#### [STUDY MATERIAL]
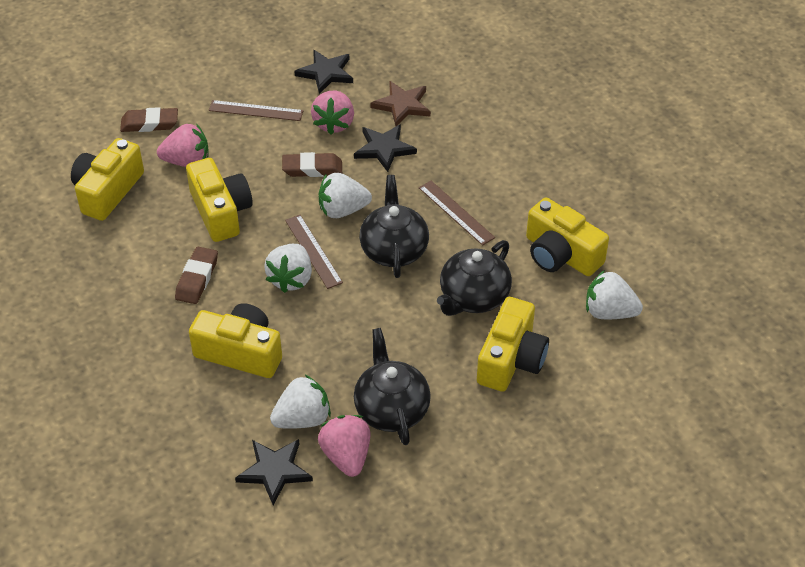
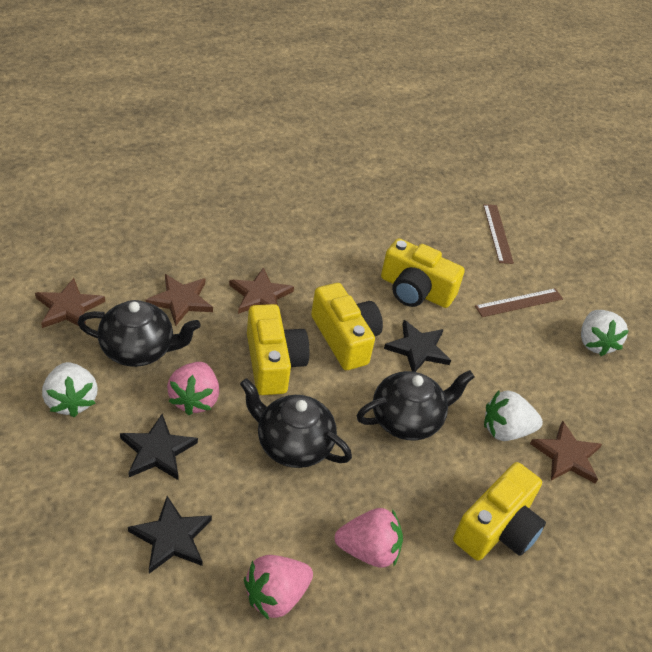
brown eraser: 3 -> 0
brown ruler: 3 -> 2
brown star: 1 -> 4
white strawberry: 4 -> 3
yellow camera: 5 -> 4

#### [PROBLEM DESCRIPTION]
Apart from the pictures, repeat the data above exactly.

#### [EXERCISE RESPONSE]
brown eraser: 3 -> 0
brown ruler: 3 -> 2
brown star: 1 -> 4
white strawberry: 4 -> 3
yellow camera: 5 -> 4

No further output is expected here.